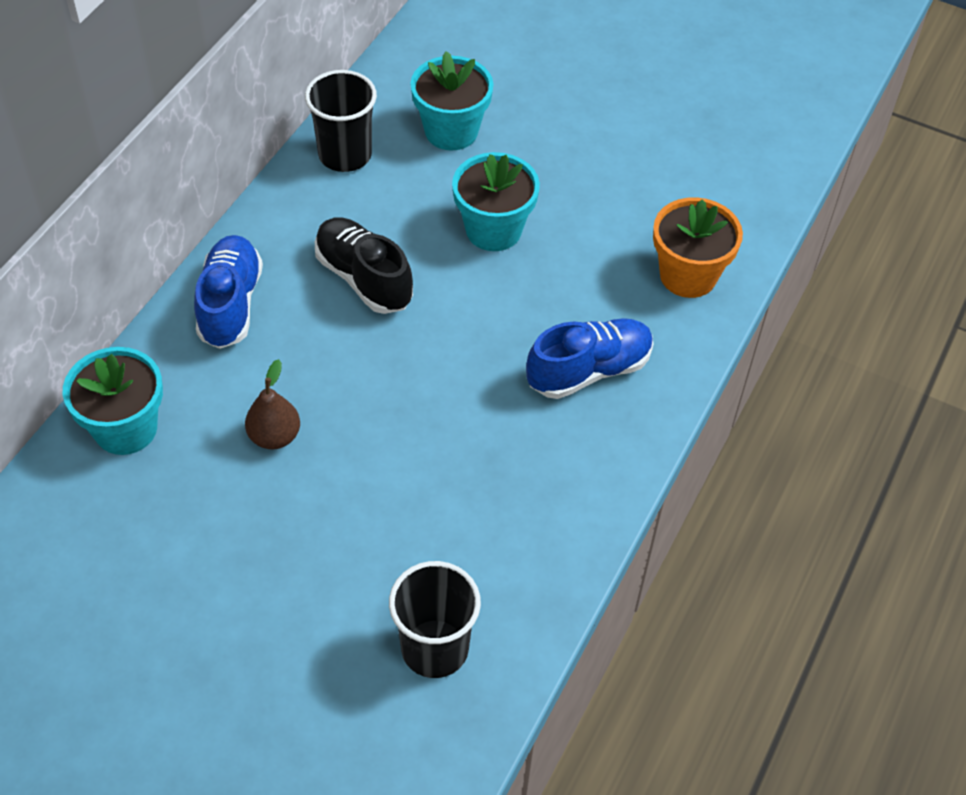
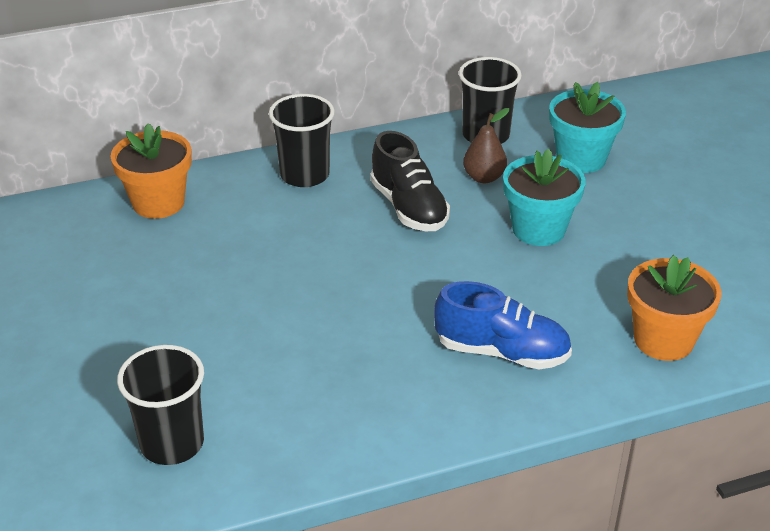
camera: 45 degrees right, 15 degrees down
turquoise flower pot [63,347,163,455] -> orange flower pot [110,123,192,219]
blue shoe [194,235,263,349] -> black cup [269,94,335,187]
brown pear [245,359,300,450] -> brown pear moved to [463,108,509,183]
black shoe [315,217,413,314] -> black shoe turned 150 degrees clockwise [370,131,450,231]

• YOUR TASK
Omit the pictures and reproduce the listing exactly.

• WRITTEN SOLUTION
camera: 45 degrees right, 15 degrees down
turquoise flower pot [63,347,163,455] -> orange flower pot [110,123,192,219]
blue shoe [194,235,263,349] -> black cup [269,94,335,187]
brown pear [245,359,300,450] -> brown pear moved to [463,108,509,183]
black shoe [315,217,413,314] -> black shoe turned 150 degrees clockwise [370,131,450,231]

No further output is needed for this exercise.